(Raw data Opens)

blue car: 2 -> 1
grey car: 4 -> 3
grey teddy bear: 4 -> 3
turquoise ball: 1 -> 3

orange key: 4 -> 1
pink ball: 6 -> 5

(Raw data Closes)
(Raw data Opens)

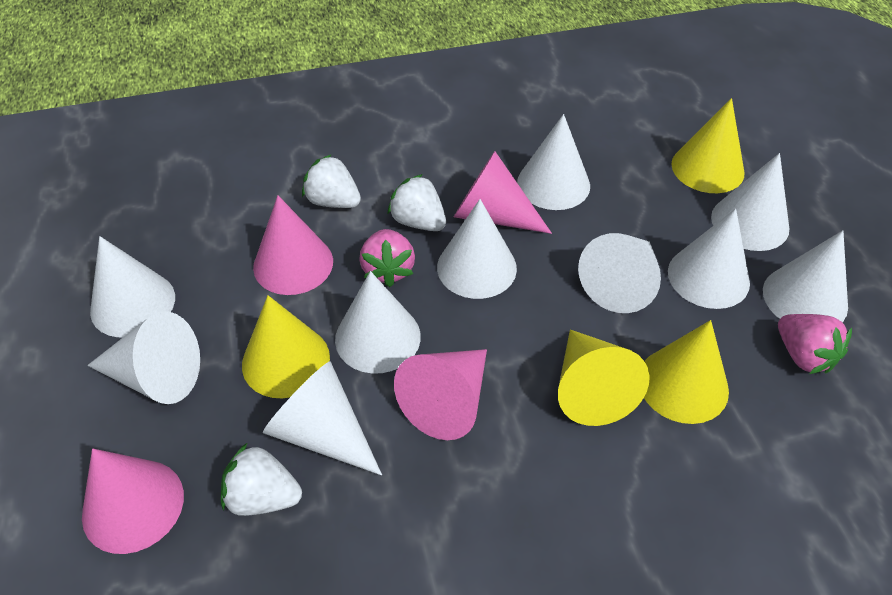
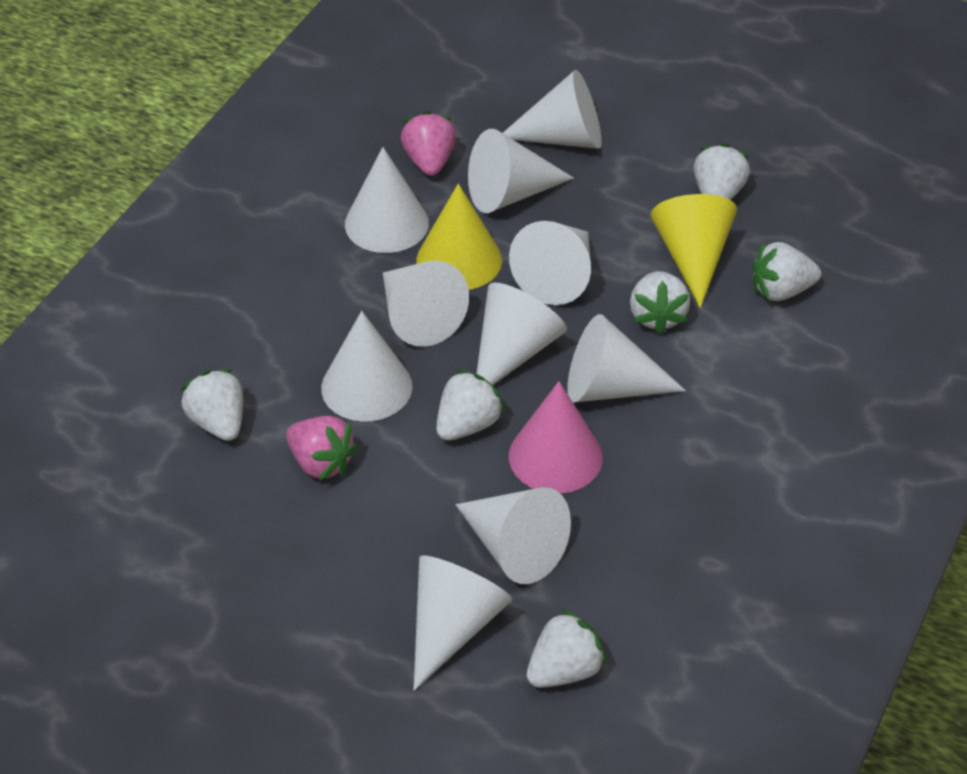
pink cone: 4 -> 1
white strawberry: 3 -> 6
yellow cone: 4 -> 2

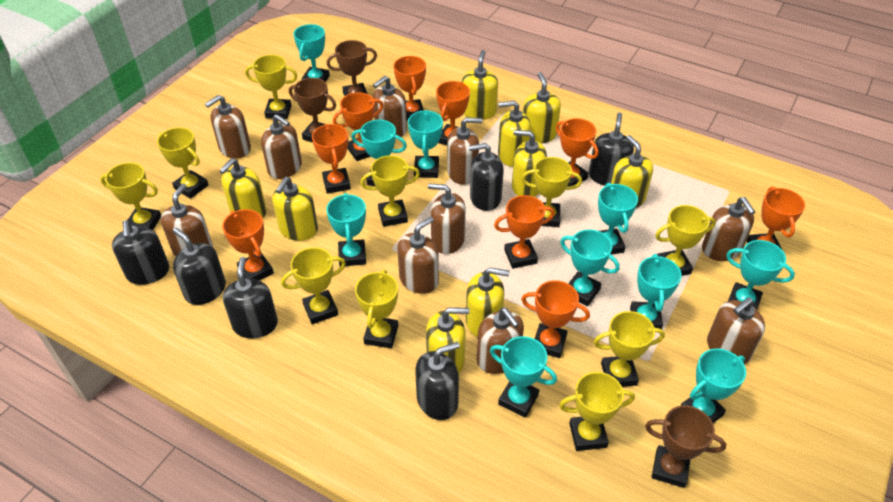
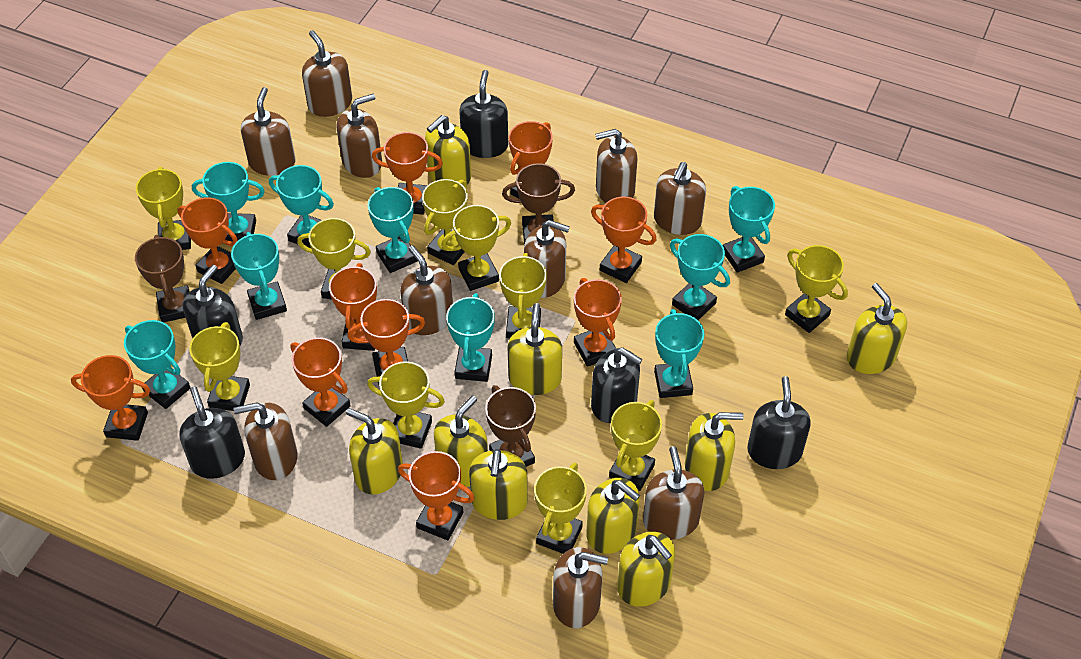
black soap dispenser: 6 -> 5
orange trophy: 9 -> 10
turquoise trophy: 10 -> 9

(Raw data Closes)
(Raw data Opens)

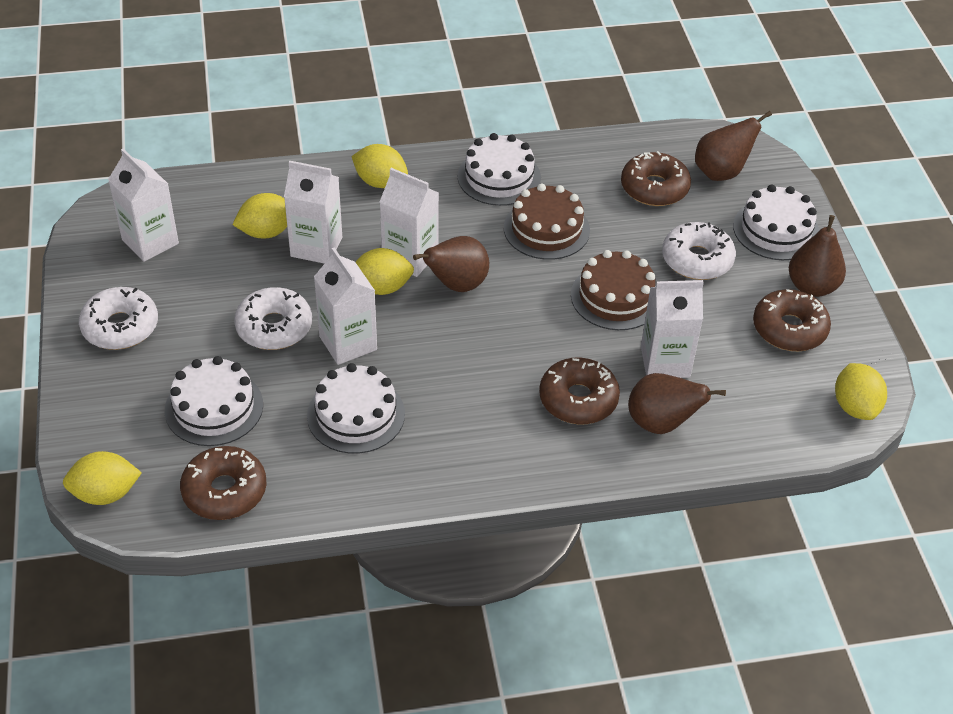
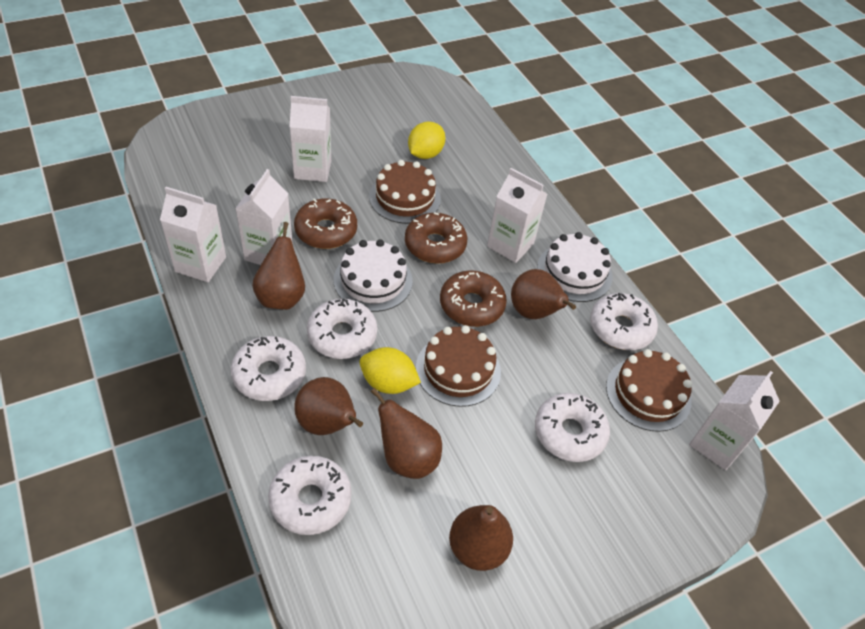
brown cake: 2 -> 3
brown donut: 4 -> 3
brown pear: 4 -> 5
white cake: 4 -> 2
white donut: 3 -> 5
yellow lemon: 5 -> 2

(Raw data Closes)

In the entries above, restate word for word the lines between the one holding "blue car: 2 -> 1" and the one holding "pink ball: 6 -> 5", inclusive, and nothing besides.

blue car: 2 -> 1
grey car: 4 -> 3
grey teddy bear: 4 -> 3
turquoise ball: 1 -> 3

orange key: 4 -> 1
pink ball: 6 -> 5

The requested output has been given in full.